## Work instructions
Exact reproduction required: the lines below from the line with "grey hat: [92,203,171,280]" to the line with "yellow teddy bear: [73,142,127,220]", both ends included, and no others.

## Raw data
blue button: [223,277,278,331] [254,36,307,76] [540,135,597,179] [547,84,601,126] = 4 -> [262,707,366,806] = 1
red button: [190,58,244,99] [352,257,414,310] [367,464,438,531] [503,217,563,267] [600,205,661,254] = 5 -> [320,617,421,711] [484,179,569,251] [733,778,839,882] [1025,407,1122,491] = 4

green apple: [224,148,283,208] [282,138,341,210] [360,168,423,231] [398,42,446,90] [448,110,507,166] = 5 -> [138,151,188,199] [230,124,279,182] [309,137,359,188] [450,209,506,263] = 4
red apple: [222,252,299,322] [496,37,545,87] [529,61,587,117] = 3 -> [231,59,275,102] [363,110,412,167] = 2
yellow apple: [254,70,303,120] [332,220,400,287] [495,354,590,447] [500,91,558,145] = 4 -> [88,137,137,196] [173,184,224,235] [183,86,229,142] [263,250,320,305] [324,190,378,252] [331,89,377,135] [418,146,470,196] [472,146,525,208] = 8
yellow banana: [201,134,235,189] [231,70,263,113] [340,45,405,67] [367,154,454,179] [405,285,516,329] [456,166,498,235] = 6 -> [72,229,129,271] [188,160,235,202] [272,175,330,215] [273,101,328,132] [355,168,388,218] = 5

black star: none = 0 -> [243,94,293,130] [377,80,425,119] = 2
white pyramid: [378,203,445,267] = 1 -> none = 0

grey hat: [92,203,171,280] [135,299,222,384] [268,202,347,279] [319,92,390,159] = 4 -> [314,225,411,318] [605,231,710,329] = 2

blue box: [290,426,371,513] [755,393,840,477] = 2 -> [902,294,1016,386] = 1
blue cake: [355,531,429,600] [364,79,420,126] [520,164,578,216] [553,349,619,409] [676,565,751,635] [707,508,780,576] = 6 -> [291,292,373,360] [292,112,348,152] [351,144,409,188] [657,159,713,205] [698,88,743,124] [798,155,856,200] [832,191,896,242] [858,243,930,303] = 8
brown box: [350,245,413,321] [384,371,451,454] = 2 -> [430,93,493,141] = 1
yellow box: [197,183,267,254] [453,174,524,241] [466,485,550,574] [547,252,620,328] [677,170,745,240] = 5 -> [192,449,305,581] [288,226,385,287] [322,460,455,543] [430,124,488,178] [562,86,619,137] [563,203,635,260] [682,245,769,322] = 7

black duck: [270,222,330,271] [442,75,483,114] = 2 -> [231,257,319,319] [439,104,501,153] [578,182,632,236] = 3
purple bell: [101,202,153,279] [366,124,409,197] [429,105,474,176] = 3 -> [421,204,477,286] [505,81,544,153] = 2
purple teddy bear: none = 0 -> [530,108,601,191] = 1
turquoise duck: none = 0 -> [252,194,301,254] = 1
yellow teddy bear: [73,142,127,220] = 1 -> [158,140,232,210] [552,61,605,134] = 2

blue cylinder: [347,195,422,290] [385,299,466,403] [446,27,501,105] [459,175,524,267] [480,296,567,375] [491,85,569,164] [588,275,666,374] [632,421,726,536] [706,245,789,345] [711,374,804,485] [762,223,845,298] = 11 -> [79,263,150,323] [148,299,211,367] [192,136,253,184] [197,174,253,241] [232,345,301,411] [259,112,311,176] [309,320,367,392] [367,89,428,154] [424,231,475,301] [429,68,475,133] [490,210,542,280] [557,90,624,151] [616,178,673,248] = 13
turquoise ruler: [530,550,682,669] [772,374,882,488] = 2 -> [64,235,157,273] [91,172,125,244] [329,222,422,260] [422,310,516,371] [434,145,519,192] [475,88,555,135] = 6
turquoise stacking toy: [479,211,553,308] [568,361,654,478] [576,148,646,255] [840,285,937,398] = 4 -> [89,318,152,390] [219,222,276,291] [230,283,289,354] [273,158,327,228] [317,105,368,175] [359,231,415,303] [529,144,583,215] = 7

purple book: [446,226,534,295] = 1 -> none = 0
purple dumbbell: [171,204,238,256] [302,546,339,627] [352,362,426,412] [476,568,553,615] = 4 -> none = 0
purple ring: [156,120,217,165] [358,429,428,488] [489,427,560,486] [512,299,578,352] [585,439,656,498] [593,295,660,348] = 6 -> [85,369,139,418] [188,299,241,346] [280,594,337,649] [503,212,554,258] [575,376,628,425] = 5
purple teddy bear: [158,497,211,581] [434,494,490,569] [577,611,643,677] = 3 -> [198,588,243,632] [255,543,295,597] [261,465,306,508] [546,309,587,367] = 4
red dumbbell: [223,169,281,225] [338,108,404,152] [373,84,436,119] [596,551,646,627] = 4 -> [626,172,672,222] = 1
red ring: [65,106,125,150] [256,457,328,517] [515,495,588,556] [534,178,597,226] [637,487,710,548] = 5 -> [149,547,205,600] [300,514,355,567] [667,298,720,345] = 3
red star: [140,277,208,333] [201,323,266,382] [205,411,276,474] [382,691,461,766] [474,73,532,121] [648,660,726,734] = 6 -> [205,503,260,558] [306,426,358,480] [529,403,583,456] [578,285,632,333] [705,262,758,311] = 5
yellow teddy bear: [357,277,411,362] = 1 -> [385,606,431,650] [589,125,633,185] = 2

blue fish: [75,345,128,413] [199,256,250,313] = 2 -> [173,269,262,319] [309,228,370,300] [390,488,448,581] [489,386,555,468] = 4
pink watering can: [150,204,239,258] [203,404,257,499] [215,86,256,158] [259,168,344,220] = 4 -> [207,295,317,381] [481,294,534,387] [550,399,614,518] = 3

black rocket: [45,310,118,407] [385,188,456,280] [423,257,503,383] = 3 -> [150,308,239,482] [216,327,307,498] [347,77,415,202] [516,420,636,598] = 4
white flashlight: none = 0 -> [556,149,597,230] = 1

## Result of the exercise
grey hat: [92,203,171,280] [135,299,222,384] [268,202,347,279] [319,92,390,159] = 4 -> [314,225,411,318] [605,231,710,329] = 2

blue box: [290,426,371,513] [755,393,840,477] = 2 -> [902,294,1016,386] = 1
blue cake: [355,531,429,600] [364,79,420,126] [520,164,578,216] [553,349,619,409] [676,565,751,635] [707,508,780,576] = 6 -> [291,292,373,360] [292,112,348,152] [351,144,409,188] [657,159,713,205] [698,88,743,124] [798,155,856,200] [832,191,896,242] [858,243,930,303] = 8
brown box: [350,245,413,321] [384,371,451,454] = 2 -> [430,93,493,141] = 1
yellow box: [197,183,267,254] [453,174,524,241] [466,485,550,574] [547,252,620,328] [677,170,745,240] = 5 -> [192,449,305,581] [288,226,385,287] [322,460,455,543] [430,124,488,178] [562,86,619,137] [563,203,635,260] [682,245,769,322] = 7

black duck: [270,222,330,271] [442,75,483,114] = 2 -> [231,257,319,319] [439,104,501,153] [578,182,632,236] = 3
purple bell: [101,202,153,279] [366,124,409,197] [429,105,474,176] = 3 -> [421,204,477,286] [505,81,544,153] = 2
purple teddy bear: none = 0 -> [530,108,601,191] = 1
turquoise duck: none = 0 -> [252,194,301,254] = 1
yellow teddy bear: [73,142,127,220] = 1 -> [158,140,232,210] [552,61,605,134] = 2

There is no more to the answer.